* _EXERCISE REQUIREMENTS_
Gather up every line that includes the string "stained".

* _RECORD LIST_
··········

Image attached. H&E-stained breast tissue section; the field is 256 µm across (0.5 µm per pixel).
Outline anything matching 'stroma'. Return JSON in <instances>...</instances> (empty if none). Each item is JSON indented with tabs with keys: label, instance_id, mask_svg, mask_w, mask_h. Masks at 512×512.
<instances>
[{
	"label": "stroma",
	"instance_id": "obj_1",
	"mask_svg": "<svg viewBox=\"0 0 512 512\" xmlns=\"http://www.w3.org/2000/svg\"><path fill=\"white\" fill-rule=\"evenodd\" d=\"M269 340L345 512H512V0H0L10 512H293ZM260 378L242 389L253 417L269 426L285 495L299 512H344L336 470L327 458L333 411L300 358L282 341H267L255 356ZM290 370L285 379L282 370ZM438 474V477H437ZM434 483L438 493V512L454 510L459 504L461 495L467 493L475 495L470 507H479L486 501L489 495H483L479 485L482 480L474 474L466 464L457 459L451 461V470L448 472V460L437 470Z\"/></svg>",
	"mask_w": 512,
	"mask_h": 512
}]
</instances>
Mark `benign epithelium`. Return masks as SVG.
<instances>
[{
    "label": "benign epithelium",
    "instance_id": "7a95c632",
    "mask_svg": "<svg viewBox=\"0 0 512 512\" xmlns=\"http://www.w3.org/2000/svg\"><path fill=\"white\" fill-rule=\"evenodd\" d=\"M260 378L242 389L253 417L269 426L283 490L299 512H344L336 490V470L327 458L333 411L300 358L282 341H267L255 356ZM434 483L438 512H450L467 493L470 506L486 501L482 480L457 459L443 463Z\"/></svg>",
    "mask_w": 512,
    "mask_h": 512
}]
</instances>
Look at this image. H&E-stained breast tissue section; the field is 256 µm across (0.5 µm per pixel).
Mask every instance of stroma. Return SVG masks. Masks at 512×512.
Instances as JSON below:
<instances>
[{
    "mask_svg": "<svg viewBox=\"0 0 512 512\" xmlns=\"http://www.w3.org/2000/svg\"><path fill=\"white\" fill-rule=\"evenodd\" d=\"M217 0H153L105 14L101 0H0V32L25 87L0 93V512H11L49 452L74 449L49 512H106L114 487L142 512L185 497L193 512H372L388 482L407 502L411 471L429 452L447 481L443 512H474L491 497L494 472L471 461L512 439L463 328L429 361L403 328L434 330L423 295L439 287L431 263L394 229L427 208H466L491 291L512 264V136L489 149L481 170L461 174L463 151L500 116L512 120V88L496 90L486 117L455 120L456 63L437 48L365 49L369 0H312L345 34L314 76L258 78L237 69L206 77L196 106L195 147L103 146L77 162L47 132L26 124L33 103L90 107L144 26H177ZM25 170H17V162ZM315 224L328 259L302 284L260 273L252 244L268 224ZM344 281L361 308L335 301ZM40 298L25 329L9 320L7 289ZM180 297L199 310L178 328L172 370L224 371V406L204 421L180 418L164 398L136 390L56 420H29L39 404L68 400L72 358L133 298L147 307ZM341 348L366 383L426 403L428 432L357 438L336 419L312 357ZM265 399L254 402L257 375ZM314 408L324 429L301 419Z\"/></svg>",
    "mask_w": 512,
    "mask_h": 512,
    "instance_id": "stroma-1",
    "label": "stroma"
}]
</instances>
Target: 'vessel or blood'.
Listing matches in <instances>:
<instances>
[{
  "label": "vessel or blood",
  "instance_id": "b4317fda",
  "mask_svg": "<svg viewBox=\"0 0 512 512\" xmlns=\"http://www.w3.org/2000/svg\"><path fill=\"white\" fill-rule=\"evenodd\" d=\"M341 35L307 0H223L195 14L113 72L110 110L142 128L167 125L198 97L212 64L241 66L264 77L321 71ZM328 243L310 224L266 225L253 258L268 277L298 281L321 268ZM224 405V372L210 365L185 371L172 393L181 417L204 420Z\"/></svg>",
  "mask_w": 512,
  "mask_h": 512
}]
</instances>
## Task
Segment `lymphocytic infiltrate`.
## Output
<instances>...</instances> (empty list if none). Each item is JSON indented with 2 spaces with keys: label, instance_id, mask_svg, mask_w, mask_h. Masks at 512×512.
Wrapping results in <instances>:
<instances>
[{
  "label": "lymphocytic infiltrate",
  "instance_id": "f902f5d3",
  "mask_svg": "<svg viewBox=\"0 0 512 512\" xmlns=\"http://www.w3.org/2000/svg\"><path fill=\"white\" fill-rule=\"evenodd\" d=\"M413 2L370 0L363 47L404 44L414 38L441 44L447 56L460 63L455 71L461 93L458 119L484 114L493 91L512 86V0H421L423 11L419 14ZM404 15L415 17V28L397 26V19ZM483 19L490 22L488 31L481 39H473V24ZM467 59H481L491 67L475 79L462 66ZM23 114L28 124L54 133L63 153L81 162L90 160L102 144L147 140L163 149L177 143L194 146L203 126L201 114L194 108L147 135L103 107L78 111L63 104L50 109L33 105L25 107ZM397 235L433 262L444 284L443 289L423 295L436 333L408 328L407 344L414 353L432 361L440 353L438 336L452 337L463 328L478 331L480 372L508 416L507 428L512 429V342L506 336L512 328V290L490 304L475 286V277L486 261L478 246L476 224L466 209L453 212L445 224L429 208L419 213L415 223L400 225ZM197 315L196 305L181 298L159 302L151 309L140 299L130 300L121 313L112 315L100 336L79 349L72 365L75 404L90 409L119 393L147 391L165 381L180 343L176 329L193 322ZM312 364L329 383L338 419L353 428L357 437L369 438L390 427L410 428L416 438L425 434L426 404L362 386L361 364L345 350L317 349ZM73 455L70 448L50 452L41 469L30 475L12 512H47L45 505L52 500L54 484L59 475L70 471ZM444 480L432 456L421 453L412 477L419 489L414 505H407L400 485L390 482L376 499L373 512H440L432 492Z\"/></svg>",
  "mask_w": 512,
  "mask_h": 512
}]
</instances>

··········

* _EXERCISE RESPONSE_
Image attached. H&E-stained breast tissue section; the field is 256 µm across (0.5 µm per pixel).
Look at this image. H&E-stained breast tissue section; the field is 256 µm across (0.5 µm per pixel).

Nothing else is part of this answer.